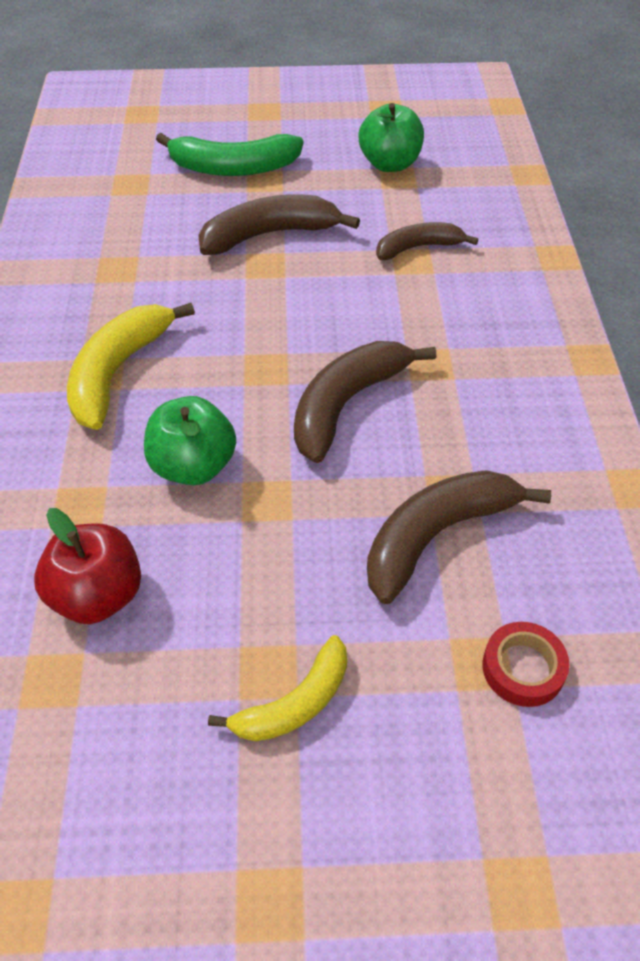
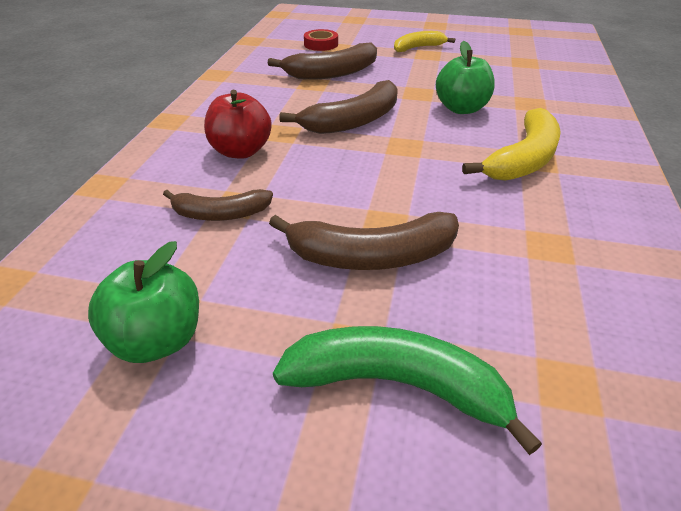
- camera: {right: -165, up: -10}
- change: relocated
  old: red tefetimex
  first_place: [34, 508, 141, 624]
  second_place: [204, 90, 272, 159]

----

- YOUR ASSIGNMENT
Each line from the one containing "- change: relocated" to the last line of the material above should be reproduced word for word, with nothing added.

- EXERCISE ANSWER
- change: relocated
  old: red tefetimex
  first_place: [34, 508, 141, 624]
  second_place: [204, 90, 272, 159]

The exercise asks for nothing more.